TASK GOAL =>
Each line of the data below containing "none" needs to be listed.

EXERCISE DATA =>
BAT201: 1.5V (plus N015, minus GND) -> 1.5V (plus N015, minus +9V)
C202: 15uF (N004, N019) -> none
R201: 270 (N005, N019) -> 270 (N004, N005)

* * *

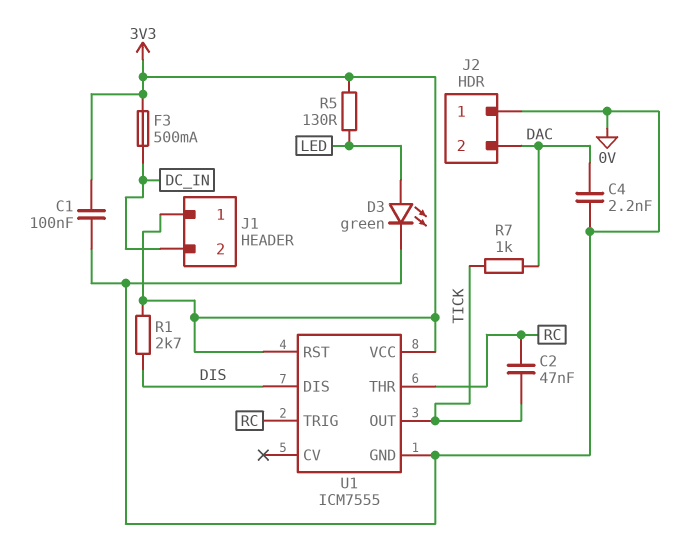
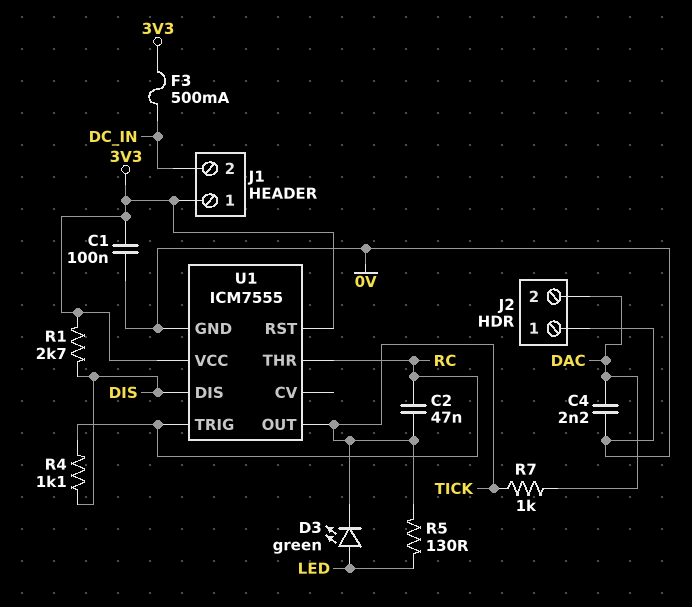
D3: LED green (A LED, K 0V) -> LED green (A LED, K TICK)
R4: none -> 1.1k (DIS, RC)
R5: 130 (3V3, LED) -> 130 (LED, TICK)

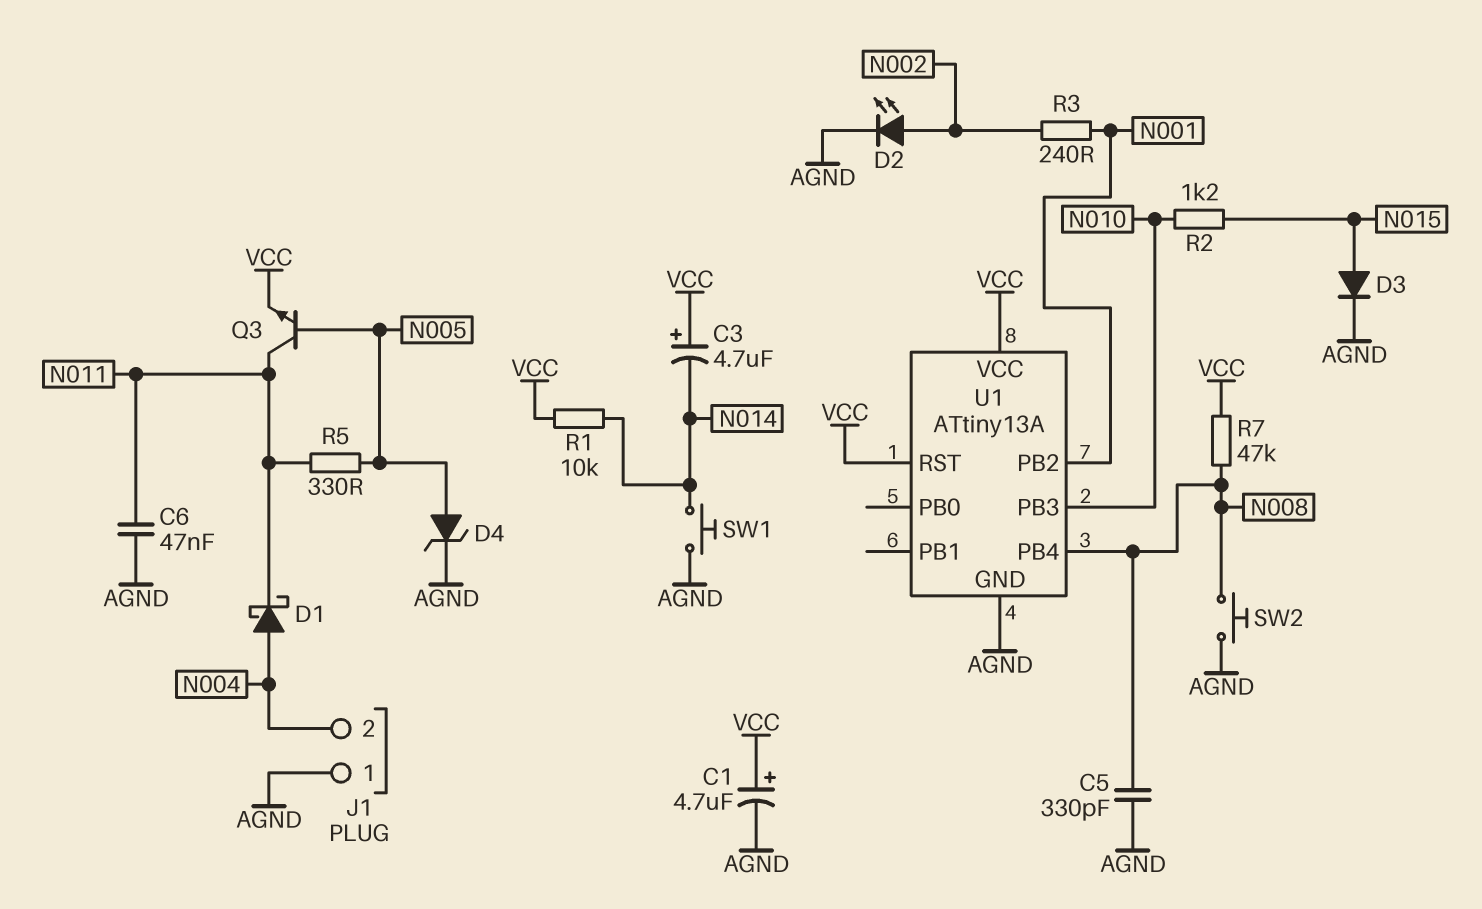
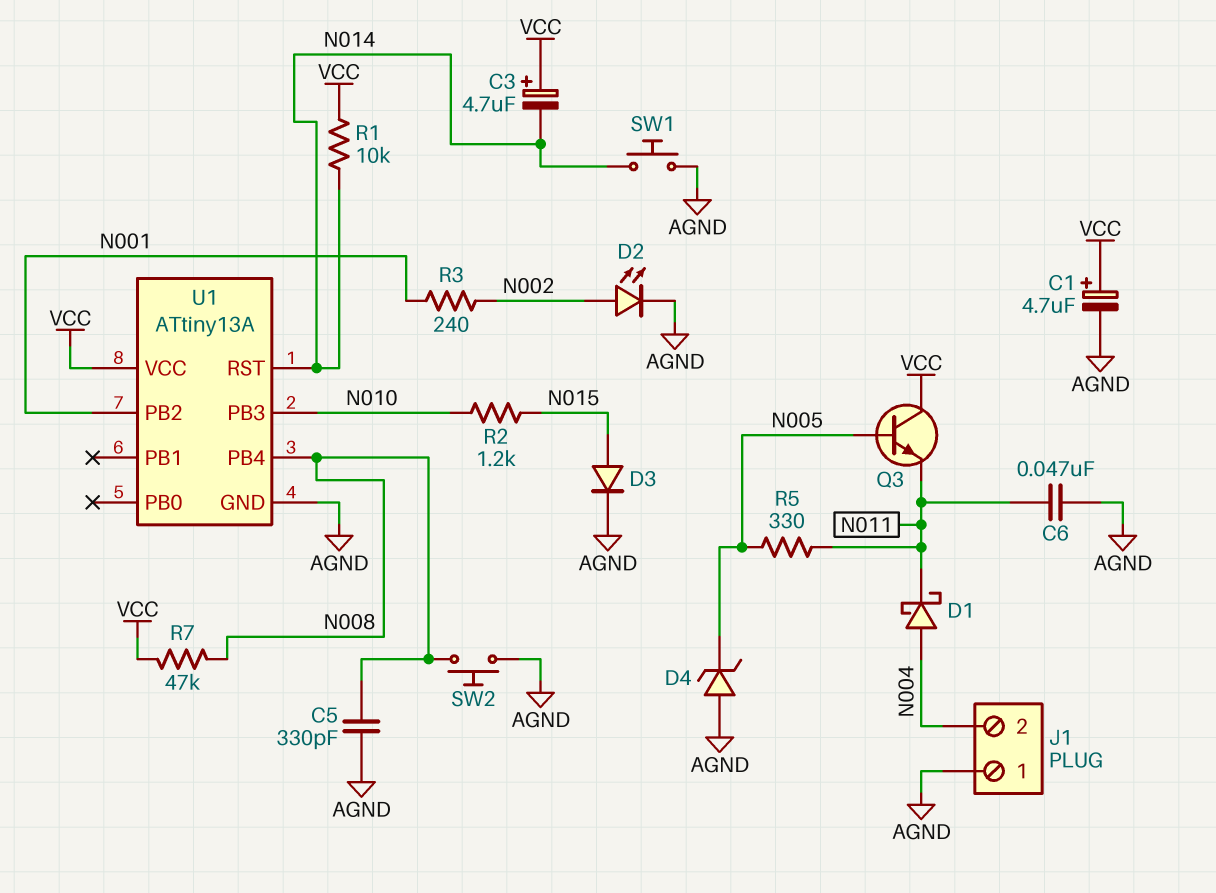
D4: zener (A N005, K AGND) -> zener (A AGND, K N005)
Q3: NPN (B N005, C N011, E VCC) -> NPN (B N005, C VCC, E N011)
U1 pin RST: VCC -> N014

---

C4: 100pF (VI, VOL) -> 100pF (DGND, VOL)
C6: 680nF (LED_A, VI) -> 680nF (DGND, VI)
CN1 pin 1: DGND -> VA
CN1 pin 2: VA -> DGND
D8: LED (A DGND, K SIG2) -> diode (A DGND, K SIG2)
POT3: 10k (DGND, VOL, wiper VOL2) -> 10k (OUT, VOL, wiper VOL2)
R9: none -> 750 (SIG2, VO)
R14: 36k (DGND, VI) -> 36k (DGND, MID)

RESULT =>
C202: 15uF (N004, N019) -> none
R4: none -> 1.1k (DIS, RC)
R9: none -> 750 (SIG2, VO)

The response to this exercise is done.